Directions:
Every entry below must be transcribed word for word, and the images must be left out.

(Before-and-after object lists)
========================

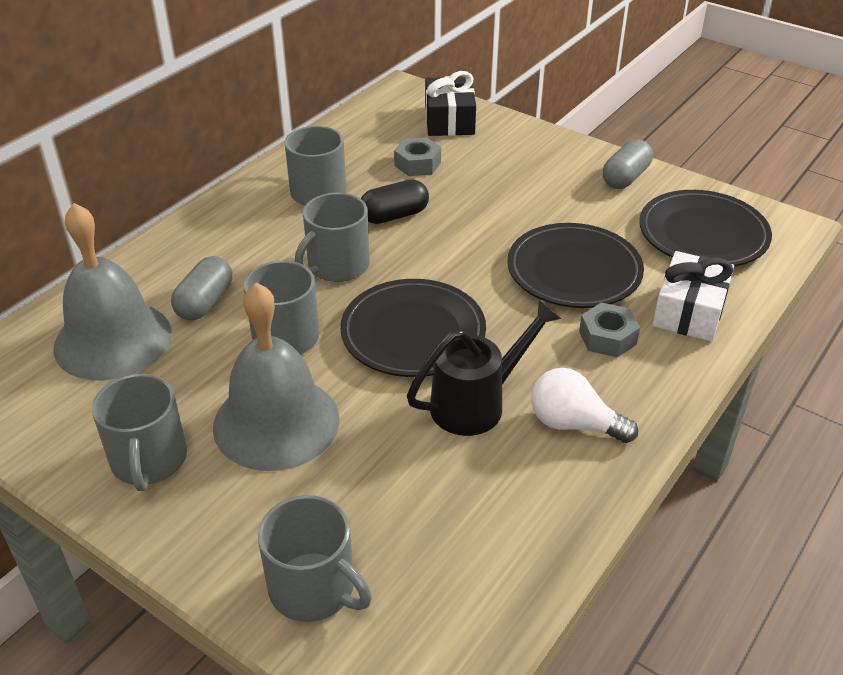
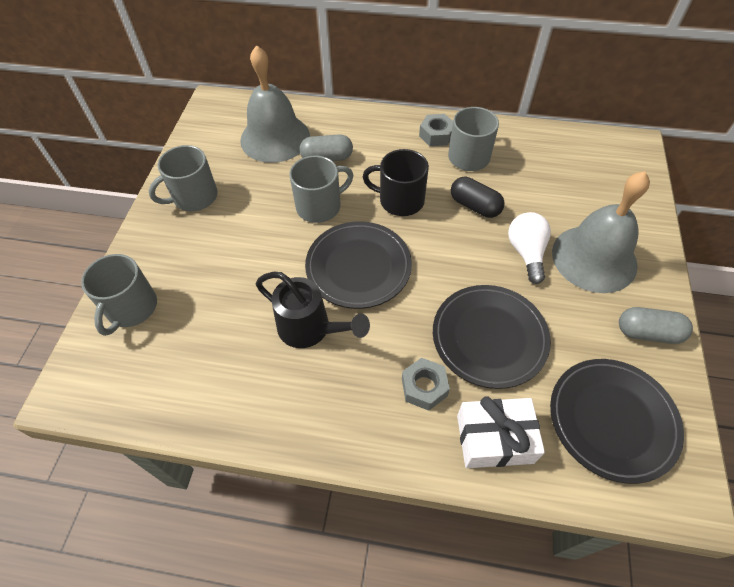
camera: 65 degrees right, 15 degrees up
(276, 422) = (245, 235): grey bell -> grey bell (594, 258)
(337, 266) = (400, 200): grey mug -> black mug
(417, 164) = (546, 193): grey nut -> grey nut (436, 135)
(449, 120) = (620, 187): black gift -> none
(573, 424) = (319, 395): white light bulb -> white light bulb (526, 253)

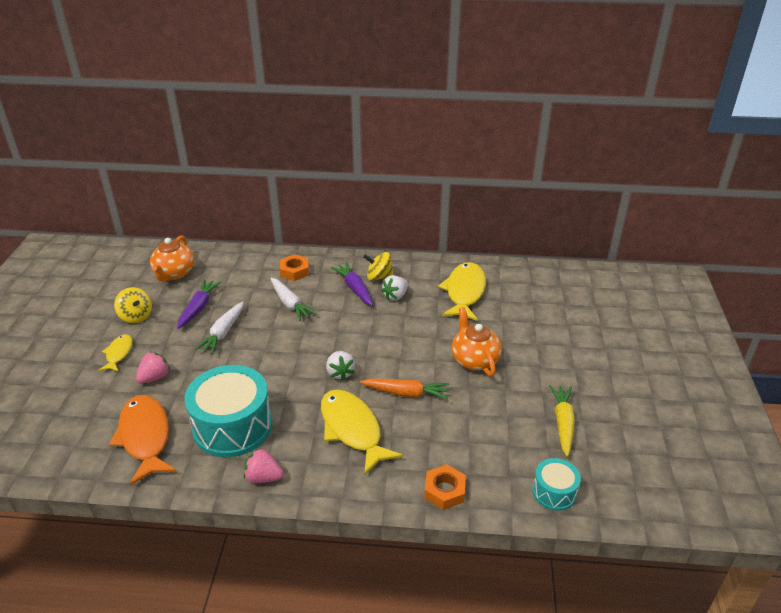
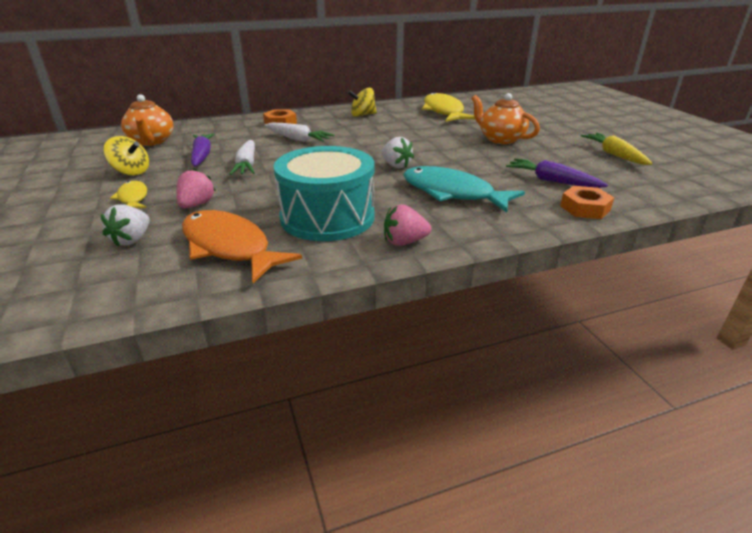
camera: 25 degrees left, 5 degrees down
(352, 429) = (452, 193): yellow fish -> turquoise fish
(354, 288) = (348, 123): purple carrot -> purple carrot (552, 181)
(395, 296) = (390, 121): white strawberry -> white strawberry (132, 240)
(406, 393) = (471, 165): orange carrot -> none
(554, 492) = (667, 188): turquoise drum -> none

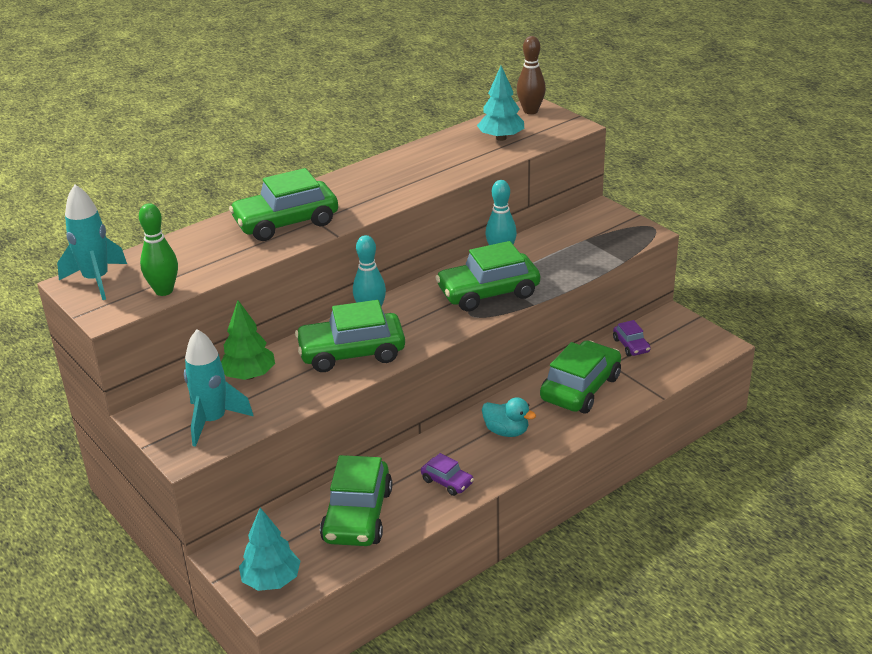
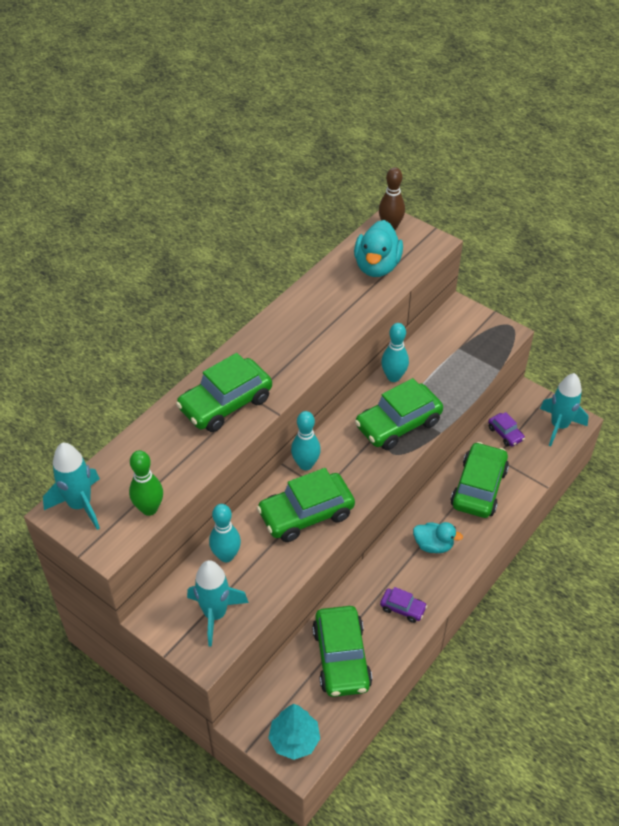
camera: 15 degrees left, 15 degrees up
(249, 375) = (226, 556): green tree -> turquoise bowling pin
(501, 138) = (377, 266): turquoise tree -> turquoise duck
(698, 346) = (559, 426): none -> turquoise rocket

========================

Output below:
camera: 65 degrees right, 15 degrees up
(276, 422) = (245, 235): grey bell -> grey bell (594, 258)
(337, 266) = (400, 200): grey mug -> black mug
(417, 164) = (546, 193): grey nut -> grey nut (436, 135)
(449, 120) = (620, 187): black gift -> none
(573, 424) = (319, 395): white light bulb -> white light bulb (526, 253)

camera: 25 degrees left, 5 degrees down
(352, 429) = (452, 193): yellow fish -> turquoise fish
(354, 288) = (348, 123): purple carrot -> purple carrot (552, 181)
(395, 296) = (390, 121): white strawberry -> white strawberry (132, 240)
(406, 393) = (471, 165): orange carrot -> none
(554, 492) = (667, 188): turquoise drum -> none

camera: 15 degrees left, 15 degrees up
(249, 375) = (226, 556): green tree -> turquoise bowling pin
(501, 138) = (377, 266): turquoise tree -> turquoise duck
(698, 346) = (559, 426): none -> turquoise rocket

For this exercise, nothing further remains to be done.